## Data entries
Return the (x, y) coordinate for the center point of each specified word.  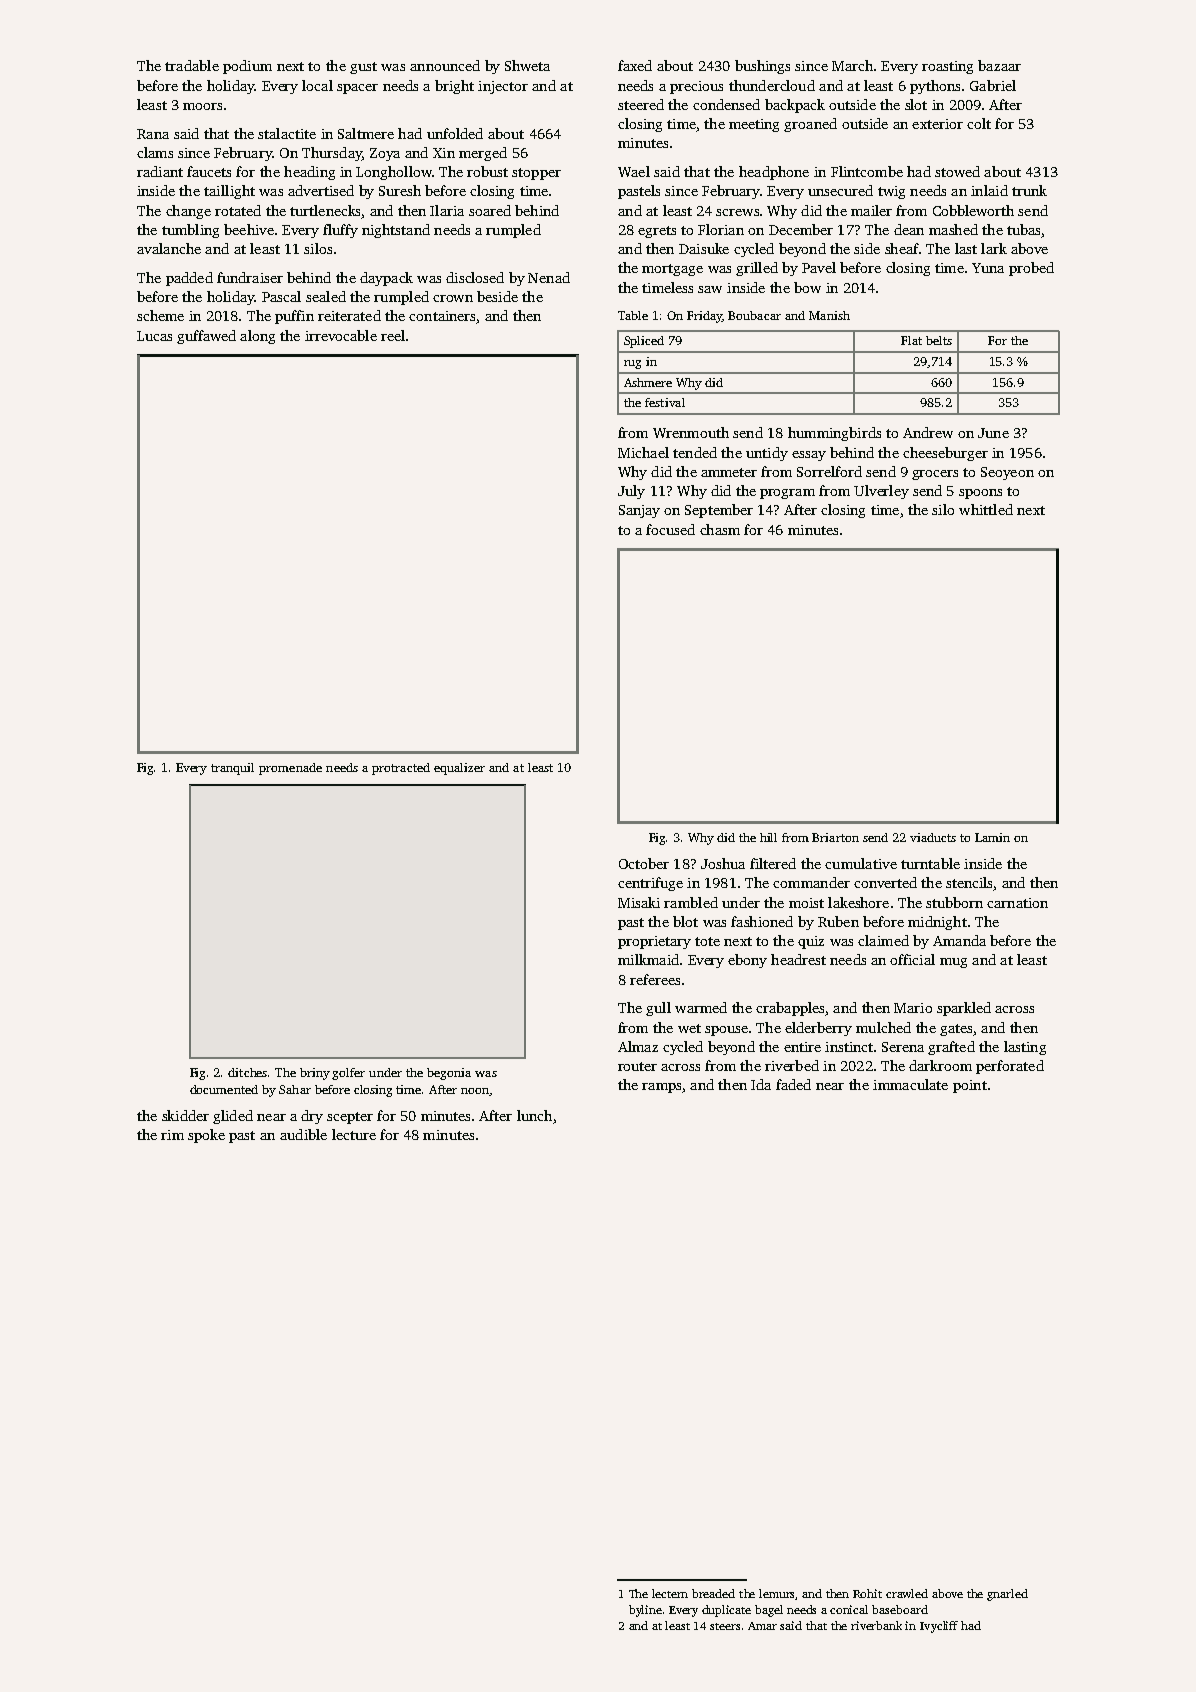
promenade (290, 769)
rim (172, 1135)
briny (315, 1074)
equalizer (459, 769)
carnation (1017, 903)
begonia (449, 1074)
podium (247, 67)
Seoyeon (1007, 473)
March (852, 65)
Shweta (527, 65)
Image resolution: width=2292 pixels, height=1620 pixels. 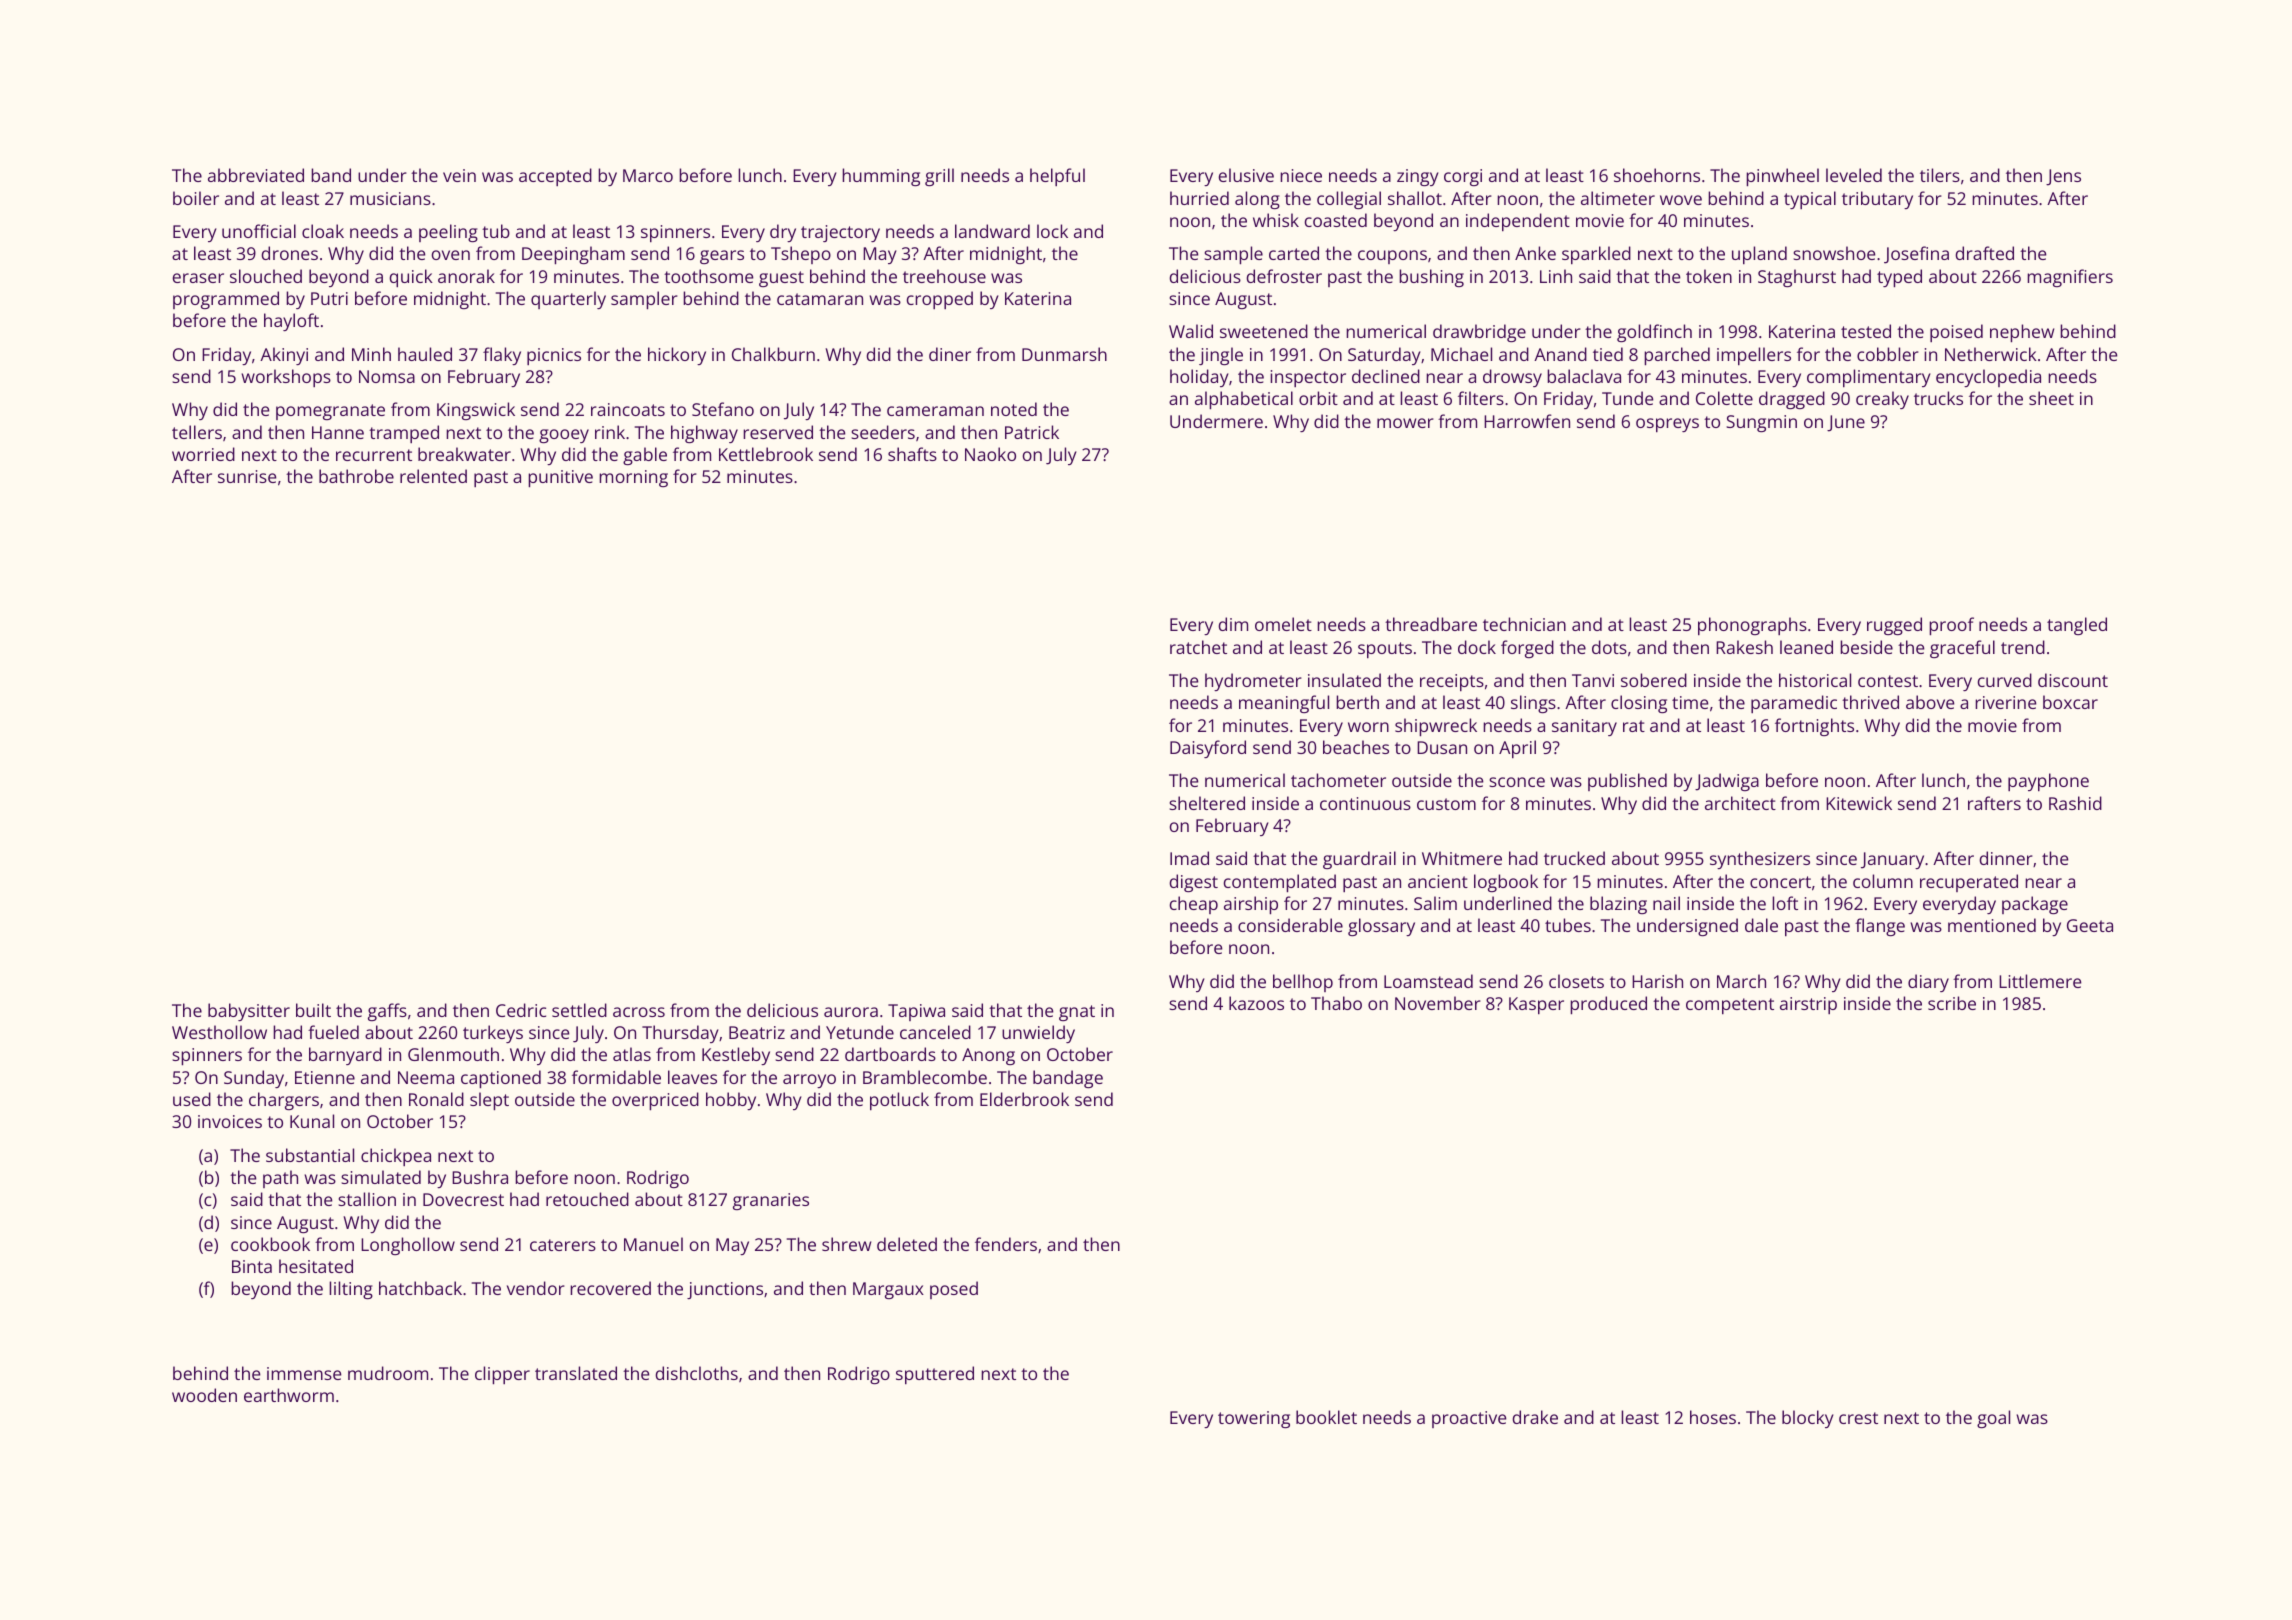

## Job
Express every line of the rows above as a Markdown table with two columns, No and Line. Number the lines in order, leave out blank lines, and omit the pictures.

## In response
| No | Line |
|---|---|
| 1 | Return the (x, y) coordinate for the center point of each specified word.   |
| 2 | promenade (290, 769) |
| 3 | rim (172, 1135) |
| 4 | briny (315, 1074) |
| 5 | equalizer (459, 769) |
| 6 | carnation (1017, 903) |
| 7 | begonia (449, 1074) |
| 8 | podium (247, 67) |
| 9 | Seoyeon (1007, 473) |
| 10 | March (852, 65) |
| 11 | Shweta (527, 65) |
| 12 | Image resolution: width=2292 pixels, height=1620 pixels.  |